• **Entrées**
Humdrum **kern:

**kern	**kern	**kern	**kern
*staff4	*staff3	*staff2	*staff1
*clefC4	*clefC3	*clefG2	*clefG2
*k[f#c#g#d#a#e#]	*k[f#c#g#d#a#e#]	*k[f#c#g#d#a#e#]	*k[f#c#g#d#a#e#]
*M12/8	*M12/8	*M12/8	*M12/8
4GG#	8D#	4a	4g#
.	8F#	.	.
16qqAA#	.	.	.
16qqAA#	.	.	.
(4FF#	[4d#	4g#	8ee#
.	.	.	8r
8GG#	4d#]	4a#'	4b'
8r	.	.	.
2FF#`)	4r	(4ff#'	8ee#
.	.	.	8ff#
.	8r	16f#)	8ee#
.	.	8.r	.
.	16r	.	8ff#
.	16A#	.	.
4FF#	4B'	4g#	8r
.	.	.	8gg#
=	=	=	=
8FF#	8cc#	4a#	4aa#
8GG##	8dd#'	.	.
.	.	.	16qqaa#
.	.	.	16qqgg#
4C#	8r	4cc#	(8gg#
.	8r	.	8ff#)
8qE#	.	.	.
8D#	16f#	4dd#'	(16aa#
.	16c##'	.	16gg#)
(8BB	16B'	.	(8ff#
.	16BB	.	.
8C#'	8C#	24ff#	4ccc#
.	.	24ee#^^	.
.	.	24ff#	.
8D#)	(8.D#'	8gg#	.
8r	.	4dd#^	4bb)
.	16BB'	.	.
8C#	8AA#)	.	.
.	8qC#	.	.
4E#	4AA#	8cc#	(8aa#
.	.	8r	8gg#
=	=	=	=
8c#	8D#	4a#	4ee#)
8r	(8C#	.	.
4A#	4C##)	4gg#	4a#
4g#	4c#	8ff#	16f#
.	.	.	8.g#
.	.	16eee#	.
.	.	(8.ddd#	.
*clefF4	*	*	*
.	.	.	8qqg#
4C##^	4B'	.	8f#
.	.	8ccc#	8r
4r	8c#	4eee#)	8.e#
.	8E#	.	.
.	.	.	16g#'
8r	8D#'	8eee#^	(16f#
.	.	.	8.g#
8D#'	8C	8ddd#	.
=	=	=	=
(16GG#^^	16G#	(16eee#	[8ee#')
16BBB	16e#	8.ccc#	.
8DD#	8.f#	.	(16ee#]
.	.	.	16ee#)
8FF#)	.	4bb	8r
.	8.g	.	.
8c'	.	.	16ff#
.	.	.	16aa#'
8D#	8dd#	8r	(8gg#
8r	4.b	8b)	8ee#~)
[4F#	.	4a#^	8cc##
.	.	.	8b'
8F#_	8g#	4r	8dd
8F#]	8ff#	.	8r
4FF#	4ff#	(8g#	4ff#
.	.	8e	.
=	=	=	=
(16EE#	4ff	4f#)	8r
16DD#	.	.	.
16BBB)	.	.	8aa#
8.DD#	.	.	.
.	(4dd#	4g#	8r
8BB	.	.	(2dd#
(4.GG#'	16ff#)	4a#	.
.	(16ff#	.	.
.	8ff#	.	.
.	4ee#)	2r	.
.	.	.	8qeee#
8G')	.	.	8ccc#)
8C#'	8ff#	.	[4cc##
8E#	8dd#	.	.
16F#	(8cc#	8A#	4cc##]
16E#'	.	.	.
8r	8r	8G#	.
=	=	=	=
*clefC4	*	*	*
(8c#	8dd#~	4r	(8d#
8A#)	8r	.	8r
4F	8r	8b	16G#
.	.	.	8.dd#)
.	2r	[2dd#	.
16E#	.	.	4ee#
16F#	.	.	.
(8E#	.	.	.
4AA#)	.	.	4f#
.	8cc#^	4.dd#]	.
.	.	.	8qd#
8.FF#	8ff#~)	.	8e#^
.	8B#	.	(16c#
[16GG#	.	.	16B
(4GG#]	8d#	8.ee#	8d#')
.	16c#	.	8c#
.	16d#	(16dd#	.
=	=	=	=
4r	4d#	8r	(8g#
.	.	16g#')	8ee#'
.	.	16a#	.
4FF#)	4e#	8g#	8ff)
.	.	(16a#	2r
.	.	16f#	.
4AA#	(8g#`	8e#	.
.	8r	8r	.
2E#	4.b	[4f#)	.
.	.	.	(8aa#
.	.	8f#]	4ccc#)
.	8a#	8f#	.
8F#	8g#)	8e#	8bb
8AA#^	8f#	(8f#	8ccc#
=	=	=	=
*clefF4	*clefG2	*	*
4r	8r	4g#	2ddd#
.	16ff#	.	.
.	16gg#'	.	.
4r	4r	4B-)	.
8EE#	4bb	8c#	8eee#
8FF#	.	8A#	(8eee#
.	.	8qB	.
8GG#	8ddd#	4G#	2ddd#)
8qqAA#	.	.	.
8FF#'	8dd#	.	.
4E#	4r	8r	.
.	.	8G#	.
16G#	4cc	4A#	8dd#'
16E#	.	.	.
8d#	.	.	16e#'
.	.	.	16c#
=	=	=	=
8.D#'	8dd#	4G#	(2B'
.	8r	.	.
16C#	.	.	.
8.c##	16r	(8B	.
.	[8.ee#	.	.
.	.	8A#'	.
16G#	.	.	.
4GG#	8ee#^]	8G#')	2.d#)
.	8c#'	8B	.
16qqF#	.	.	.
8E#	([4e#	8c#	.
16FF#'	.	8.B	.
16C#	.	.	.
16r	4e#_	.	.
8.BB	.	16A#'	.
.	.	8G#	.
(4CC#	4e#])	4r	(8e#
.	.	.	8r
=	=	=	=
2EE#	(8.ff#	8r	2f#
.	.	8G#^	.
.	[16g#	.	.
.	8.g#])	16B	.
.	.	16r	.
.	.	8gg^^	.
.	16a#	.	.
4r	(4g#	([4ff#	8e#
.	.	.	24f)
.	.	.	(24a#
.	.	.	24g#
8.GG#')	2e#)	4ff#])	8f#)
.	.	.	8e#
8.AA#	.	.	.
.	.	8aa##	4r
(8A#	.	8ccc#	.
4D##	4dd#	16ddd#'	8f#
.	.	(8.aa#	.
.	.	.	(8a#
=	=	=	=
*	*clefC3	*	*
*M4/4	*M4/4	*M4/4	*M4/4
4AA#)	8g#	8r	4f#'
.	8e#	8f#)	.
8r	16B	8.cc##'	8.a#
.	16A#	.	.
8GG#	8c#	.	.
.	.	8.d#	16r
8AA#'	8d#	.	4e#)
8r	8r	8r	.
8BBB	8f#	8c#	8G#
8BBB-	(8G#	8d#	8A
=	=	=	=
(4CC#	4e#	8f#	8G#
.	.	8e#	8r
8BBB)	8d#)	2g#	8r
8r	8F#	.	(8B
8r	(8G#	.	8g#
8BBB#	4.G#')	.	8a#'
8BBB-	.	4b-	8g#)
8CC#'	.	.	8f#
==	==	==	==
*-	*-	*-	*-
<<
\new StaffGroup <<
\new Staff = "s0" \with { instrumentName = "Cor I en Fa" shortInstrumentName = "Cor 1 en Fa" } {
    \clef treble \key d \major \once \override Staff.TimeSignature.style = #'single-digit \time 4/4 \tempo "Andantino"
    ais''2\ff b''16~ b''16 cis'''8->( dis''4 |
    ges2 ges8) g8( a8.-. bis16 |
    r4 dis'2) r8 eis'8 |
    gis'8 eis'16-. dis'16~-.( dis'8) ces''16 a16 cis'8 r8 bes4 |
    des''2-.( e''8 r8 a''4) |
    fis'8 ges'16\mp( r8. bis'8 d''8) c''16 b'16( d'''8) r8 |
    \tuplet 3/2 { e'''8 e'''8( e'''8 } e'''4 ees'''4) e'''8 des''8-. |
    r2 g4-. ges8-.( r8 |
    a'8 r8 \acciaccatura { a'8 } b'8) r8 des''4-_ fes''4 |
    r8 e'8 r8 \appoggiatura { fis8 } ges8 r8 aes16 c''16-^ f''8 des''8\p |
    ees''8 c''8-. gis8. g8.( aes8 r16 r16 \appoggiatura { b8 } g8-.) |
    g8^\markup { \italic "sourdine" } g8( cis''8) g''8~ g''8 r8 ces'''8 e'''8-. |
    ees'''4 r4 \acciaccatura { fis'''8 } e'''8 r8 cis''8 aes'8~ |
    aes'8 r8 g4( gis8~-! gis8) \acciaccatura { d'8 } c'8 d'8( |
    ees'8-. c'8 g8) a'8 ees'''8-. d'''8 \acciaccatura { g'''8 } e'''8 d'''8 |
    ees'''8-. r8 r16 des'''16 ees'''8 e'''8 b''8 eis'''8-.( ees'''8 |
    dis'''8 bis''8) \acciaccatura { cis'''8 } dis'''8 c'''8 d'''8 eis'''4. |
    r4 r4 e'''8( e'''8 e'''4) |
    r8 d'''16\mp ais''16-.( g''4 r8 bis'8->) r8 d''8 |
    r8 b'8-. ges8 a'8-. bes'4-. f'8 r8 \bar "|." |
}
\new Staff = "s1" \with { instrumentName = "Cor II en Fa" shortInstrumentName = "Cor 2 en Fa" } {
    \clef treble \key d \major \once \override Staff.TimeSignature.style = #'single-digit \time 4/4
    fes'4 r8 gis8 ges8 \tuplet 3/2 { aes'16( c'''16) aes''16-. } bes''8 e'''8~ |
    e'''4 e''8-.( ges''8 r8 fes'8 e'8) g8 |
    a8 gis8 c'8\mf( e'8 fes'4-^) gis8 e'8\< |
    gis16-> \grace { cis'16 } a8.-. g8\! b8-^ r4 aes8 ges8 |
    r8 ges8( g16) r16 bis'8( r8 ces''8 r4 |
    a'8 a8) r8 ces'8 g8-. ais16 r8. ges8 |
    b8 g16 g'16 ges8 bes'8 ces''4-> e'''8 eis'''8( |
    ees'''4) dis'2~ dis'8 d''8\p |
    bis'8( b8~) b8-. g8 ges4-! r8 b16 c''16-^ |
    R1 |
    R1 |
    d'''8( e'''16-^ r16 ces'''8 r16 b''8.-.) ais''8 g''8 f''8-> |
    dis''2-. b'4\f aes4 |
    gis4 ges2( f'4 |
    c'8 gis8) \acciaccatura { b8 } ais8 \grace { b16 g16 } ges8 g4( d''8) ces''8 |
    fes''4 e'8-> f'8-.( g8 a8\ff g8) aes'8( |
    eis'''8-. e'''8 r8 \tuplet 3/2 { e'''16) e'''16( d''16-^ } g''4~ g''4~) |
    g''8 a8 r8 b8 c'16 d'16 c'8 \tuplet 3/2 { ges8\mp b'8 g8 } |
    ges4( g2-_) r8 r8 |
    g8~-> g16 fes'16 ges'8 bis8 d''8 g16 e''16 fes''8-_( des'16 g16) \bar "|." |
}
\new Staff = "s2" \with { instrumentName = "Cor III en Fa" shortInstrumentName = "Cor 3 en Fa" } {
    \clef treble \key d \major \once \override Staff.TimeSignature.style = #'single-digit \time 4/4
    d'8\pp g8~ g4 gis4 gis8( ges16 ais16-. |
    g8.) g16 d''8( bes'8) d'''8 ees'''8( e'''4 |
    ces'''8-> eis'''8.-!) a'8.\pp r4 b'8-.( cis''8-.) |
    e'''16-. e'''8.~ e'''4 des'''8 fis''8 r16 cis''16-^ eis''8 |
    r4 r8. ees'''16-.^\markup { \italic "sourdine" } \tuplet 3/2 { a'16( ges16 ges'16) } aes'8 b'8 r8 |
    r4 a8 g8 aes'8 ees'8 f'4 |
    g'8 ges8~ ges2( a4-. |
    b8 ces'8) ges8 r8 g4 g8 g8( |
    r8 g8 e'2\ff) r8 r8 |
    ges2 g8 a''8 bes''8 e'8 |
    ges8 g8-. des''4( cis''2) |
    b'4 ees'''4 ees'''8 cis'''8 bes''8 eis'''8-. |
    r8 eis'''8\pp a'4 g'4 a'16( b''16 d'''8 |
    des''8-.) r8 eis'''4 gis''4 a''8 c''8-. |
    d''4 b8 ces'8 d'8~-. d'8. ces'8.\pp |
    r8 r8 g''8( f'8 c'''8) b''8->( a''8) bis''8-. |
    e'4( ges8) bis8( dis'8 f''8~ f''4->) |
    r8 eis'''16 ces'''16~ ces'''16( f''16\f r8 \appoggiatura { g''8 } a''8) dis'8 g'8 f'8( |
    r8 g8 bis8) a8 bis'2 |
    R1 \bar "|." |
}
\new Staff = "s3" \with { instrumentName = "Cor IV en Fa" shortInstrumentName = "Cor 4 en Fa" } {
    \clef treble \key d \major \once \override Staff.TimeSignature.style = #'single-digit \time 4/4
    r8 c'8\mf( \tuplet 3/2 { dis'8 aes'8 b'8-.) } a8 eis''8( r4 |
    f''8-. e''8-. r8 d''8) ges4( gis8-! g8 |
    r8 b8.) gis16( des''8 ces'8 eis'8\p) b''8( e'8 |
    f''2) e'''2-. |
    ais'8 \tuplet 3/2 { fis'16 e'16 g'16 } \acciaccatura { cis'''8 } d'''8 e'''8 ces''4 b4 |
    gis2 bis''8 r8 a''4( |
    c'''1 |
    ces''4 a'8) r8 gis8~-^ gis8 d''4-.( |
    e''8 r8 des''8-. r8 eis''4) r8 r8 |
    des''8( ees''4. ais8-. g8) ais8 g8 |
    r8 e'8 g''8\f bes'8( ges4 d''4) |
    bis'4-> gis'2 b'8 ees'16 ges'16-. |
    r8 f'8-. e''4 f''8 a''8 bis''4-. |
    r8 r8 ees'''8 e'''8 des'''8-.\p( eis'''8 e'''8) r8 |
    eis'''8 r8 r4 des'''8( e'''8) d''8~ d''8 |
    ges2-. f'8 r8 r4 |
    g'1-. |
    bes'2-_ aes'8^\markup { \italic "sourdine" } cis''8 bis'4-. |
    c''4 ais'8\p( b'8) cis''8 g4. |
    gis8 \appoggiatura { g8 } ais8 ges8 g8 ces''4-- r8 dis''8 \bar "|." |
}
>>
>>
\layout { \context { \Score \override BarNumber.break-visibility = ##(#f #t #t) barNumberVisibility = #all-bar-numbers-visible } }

• **Votre objectif**
Extrayez de la liste ci-dessus chaque ligne qui contient la chaîne « italic ».

• **Résultat obtenu**
    g8^\markup { \italic "sourdine" } g8( cis''8) g''8~ g''8 r8 ces'''8 e'''8-. |
    r4 r8. ees'''16-.^\markup { \italic "sourdine" } \tuplet 3/2 { a'16( ges16 ges'16) } aes'8 b'8 r8 |
    bes'2-_ aes'8^\markup { \italic "sourdine" } cis''8 bis'4-. |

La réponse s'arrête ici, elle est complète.